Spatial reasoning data
※

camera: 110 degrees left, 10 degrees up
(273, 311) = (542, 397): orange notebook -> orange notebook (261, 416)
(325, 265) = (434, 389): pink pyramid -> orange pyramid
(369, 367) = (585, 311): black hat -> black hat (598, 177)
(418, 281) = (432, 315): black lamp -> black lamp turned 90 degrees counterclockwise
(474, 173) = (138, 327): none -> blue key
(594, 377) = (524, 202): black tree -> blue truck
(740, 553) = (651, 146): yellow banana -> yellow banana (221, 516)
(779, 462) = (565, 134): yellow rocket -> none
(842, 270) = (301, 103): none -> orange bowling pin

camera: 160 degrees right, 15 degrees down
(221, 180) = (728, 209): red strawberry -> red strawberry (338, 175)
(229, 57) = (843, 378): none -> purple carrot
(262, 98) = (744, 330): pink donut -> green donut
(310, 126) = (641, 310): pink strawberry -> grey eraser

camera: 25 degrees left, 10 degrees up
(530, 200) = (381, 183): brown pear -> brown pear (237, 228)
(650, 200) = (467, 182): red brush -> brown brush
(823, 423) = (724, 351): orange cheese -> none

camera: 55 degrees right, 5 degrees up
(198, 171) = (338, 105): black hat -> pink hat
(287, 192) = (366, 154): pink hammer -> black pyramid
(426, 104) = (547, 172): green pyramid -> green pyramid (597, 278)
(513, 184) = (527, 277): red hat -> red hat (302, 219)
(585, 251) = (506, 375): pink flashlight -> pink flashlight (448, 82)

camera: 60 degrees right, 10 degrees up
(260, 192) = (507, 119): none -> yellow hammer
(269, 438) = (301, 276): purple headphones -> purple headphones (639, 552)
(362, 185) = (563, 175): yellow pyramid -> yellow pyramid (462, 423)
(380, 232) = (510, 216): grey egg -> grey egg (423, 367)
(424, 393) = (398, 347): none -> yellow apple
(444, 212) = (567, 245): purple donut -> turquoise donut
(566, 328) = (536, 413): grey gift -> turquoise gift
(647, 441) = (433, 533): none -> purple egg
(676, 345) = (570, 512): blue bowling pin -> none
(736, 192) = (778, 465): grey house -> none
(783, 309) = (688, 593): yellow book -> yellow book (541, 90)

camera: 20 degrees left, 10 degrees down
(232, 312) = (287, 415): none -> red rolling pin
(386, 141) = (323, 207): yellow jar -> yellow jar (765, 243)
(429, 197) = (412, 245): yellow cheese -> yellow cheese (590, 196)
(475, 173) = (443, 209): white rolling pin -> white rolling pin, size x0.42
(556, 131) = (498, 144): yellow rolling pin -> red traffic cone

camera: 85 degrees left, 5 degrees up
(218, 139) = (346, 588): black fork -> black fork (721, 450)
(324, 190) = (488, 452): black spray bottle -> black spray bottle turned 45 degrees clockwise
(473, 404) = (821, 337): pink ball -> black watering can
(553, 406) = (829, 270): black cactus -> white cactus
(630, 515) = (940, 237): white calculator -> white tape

※

Assignment: With the first line of the records as the start and the line holding "(594, 377) = (524, 202): black" as the end, please copy exactly those lines and no others.

Your solution:
camera: 110 degrees left, 10 degrees up
(273, 311) = (542, 397): orange notebook -> orange notebook (261, 416)
(325, 265) = (434, 389): pink pyramid -> orange pyramid
(369, 367) = (585, 311): black hat -> black hat (598, 177)
(418, 281) = (432, 315): black lamp -> black lamp turned 90 degrees counterclockwise
(474, 173) = (138, 327): none -> blue key
(594, 377) = (524, 202): black tree -> blue truck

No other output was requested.